Records supplied —
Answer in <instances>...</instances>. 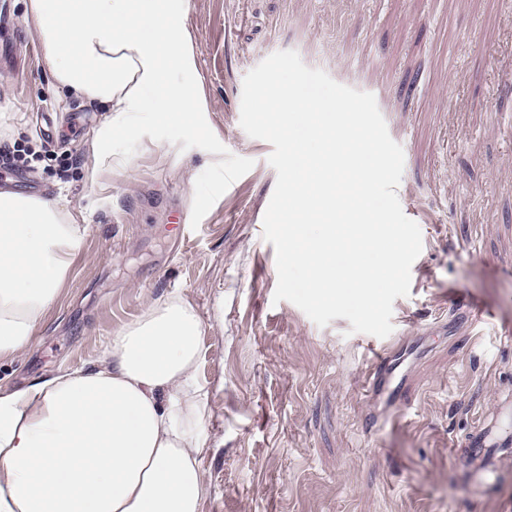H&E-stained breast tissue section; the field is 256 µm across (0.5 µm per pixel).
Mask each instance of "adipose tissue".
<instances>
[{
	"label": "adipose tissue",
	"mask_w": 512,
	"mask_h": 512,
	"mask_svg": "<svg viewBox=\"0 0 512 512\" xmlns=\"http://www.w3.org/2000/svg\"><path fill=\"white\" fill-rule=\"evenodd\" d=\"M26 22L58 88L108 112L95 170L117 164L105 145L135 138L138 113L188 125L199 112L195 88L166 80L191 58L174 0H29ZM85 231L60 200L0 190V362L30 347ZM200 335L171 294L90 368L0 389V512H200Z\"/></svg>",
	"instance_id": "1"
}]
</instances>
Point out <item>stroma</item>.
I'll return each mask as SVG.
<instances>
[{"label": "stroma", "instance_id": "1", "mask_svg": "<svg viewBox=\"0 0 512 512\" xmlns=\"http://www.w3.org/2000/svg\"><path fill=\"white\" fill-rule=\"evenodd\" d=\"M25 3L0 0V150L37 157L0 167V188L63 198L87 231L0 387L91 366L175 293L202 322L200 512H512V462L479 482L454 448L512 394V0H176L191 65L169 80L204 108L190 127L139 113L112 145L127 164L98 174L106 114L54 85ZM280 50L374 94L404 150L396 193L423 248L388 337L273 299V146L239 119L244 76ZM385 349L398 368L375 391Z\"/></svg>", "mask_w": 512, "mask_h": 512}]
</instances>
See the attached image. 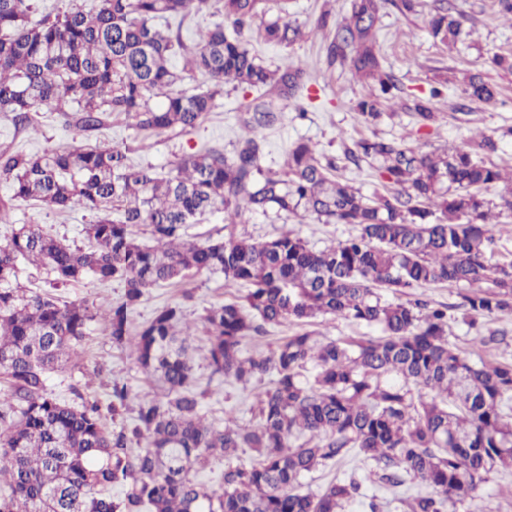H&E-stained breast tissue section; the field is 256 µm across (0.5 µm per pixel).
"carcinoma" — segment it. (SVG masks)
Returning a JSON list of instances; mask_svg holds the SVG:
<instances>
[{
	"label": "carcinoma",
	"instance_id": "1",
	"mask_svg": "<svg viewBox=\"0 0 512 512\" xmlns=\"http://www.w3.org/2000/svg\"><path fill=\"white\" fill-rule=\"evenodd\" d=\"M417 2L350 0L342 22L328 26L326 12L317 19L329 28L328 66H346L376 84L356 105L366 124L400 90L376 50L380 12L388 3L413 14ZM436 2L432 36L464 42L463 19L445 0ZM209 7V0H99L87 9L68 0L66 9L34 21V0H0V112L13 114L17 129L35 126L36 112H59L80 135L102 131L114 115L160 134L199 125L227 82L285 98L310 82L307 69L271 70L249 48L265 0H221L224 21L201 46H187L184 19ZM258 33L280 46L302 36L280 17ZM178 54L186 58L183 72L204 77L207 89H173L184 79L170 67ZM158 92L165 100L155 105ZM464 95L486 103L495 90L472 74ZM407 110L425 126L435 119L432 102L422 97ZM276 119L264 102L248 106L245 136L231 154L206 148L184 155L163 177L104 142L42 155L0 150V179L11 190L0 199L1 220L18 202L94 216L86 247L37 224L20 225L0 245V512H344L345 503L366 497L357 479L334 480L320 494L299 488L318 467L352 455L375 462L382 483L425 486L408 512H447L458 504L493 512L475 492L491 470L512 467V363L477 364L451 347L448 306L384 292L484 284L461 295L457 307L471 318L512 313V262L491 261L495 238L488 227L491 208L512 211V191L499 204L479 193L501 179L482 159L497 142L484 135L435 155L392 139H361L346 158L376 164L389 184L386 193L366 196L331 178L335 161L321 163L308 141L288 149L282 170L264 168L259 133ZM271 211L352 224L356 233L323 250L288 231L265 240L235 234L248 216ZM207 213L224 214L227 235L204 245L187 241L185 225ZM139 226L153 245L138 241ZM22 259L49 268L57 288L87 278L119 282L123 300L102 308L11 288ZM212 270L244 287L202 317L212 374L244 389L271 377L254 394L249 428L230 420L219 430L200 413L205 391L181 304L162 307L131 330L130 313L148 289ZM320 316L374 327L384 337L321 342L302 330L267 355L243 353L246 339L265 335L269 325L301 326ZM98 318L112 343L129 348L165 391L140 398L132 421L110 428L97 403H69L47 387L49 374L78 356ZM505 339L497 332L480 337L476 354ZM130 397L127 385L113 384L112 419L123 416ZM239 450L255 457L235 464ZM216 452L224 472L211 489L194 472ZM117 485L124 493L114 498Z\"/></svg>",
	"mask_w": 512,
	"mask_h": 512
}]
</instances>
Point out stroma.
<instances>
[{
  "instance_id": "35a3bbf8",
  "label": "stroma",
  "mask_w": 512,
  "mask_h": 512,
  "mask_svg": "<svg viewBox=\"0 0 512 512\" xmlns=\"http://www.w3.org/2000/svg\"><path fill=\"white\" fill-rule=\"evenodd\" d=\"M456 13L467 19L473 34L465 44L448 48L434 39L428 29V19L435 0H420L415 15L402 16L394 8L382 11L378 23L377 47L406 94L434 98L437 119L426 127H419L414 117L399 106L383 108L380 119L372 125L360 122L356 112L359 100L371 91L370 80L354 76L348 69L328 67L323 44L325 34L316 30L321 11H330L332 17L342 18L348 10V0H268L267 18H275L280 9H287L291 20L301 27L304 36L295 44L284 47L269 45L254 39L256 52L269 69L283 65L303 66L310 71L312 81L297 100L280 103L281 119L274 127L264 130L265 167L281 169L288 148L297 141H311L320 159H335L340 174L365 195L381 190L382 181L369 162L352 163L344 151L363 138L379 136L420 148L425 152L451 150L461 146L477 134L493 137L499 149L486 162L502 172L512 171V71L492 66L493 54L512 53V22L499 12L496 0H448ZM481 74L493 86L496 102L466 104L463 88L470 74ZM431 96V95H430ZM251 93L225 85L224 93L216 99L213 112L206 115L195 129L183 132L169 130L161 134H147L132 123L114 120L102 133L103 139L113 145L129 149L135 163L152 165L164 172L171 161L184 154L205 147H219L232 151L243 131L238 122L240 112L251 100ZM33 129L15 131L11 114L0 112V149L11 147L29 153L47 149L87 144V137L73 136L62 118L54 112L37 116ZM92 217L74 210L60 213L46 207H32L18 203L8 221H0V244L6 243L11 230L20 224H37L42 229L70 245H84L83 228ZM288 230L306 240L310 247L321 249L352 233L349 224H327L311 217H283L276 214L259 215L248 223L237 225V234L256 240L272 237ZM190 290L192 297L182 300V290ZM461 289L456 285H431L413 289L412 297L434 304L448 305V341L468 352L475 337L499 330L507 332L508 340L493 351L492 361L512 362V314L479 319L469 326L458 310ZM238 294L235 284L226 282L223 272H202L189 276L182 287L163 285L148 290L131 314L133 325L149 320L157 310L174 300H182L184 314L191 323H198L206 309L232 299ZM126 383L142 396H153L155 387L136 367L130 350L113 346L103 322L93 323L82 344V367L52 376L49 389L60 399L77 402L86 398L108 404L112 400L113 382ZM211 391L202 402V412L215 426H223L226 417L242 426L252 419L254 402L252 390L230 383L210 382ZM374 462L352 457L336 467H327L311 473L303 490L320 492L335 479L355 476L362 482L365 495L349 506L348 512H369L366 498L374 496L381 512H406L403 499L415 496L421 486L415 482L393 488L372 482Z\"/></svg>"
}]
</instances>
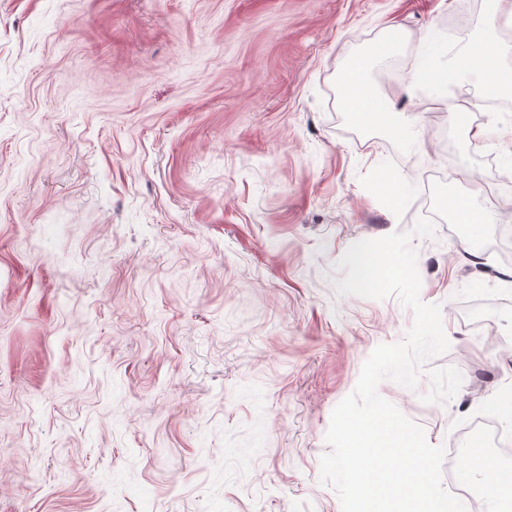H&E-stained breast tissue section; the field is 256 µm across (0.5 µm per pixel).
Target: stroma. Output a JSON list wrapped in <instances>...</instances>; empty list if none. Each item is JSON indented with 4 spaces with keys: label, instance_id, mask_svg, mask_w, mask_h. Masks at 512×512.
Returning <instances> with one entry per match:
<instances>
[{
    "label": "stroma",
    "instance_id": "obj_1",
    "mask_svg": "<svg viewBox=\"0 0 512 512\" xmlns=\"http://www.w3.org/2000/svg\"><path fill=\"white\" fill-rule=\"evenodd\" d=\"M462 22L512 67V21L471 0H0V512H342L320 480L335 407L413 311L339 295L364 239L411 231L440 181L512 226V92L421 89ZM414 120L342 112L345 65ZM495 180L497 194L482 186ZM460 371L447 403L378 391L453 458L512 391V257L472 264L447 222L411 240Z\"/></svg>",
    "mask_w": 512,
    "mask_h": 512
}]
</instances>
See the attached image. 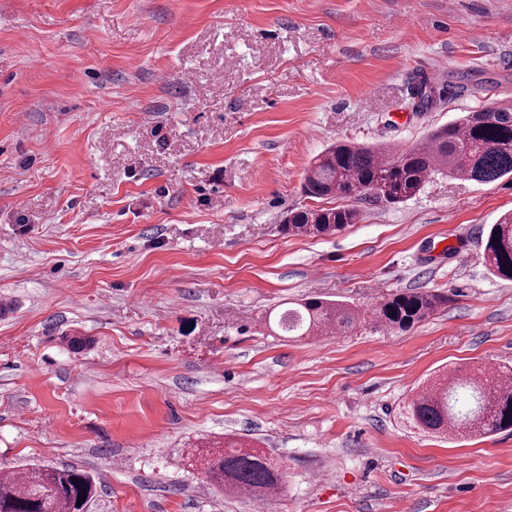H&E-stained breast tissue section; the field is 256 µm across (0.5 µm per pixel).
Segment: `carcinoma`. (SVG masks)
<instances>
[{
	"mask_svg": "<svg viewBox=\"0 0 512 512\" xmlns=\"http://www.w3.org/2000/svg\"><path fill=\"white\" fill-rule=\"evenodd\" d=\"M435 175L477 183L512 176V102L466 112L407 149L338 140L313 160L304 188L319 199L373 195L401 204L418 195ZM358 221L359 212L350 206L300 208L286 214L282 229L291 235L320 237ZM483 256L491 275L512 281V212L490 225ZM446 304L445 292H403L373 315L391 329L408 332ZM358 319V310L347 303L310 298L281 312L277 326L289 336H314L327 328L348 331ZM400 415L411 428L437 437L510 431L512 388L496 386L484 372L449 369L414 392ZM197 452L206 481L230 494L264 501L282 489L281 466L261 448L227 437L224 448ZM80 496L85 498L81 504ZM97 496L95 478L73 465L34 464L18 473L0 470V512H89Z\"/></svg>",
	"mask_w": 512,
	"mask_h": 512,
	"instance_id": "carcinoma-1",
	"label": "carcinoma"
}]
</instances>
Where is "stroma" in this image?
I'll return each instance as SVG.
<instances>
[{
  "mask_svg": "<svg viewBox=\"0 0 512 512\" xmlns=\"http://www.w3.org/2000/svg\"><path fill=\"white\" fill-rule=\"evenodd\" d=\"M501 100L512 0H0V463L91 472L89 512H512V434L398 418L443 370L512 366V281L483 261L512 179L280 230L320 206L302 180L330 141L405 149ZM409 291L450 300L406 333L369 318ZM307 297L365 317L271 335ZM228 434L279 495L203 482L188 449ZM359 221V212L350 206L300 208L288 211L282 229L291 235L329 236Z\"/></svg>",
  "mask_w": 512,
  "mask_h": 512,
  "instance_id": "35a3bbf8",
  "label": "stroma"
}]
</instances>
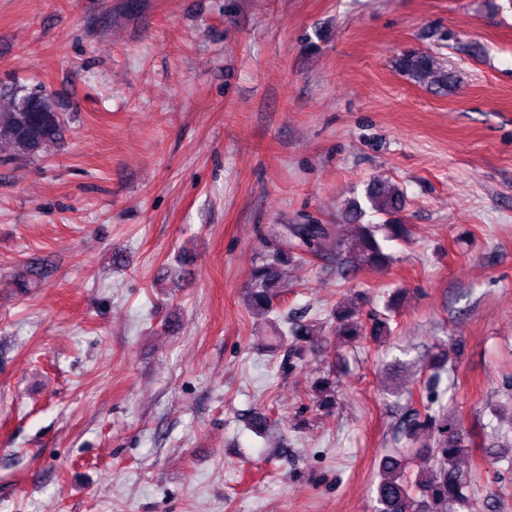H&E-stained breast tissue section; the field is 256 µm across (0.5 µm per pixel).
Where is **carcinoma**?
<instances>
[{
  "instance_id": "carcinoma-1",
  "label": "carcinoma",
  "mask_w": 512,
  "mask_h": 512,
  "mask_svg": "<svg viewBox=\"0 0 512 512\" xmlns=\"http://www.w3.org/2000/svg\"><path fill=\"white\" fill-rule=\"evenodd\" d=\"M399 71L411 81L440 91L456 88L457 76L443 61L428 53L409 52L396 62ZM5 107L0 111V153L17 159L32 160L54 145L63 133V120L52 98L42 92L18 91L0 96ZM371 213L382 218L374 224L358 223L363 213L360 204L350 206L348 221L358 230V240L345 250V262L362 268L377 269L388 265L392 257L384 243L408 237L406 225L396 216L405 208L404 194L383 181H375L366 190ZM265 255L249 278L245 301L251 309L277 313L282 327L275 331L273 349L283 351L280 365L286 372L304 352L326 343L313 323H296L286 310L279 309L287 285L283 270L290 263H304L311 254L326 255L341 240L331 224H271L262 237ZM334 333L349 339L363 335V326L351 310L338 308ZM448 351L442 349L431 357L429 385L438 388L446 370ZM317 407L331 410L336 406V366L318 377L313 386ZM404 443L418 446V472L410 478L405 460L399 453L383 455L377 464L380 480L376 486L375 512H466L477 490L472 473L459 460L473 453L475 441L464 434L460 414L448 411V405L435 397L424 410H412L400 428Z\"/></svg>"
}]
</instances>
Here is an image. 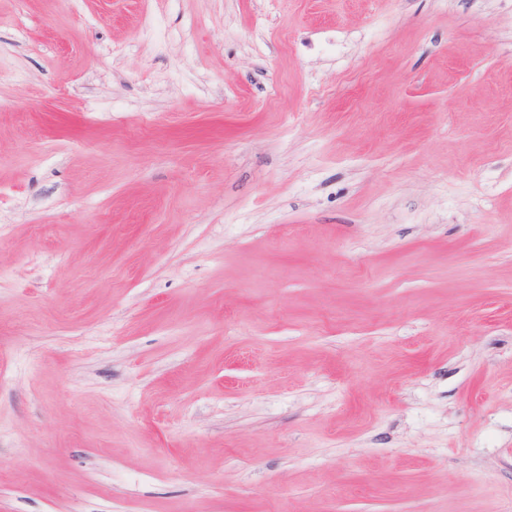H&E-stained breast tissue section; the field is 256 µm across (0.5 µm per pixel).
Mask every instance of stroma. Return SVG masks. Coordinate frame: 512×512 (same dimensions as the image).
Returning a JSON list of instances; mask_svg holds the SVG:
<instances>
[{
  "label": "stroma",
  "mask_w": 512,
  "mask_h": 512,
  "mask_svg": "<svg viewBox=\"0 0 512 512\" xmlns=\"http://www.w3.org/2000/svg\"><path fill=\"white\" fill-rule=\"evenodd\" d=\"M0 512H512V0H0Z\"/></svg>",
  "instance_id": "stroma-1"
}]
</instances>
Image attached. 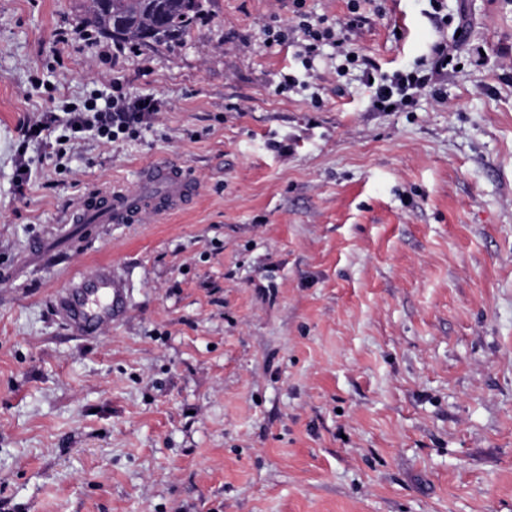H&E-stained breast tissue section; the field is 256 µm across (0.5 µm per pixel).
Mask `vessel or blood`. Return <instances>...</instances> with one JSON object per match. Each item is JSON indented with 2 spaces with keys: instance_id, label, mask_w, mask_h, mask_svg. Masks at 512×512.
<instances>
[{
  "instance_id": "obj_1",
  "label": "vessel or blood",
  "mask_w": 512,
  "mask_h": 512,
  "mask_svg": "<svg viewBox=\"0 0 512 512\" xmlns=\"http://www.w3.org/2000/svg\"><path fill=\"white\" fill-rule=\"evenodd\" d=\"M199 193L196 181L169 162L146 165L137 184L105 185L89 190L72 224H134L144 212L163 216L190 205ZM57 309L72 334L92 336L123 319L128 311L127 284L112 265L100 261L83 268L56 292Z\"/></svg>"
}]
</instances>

To do —
Starting at the line that contains "mask_svg. Masks at 512×512.", quote each remaining line of the entries above, unchanged.

Response to this exercise —
Mask `vessel or blood`. Return <instances>...</instances> with one JSON object per match. Each item is JSON indented with 2 spaces with keys: instance_id, label, mask_w, mask_h, mask_svg. Masks at 512×512.
<instances>
[{
  "instance_id": "obj_1",
  "label": "vessel or blood",
  "mask_w": 512,
  "mask_h": 512,
  "mask_svg": "<svg viewBox=\"0 0 512 512\" xmlns=\"http://www.w3.org/2000/svg\"><path fill=\"white\" fill-rule=\"evenodd\" d=\"M199 193L196 181L169 162L146 165L137 184L105 185L89 190L72 224H134L144 212L163 216L190 205ZM57 309L72 334L92 336L123 319L128 311L127 284L112 265L100 261L83 268L56 292Z\"/></svg>"
}]
</instances>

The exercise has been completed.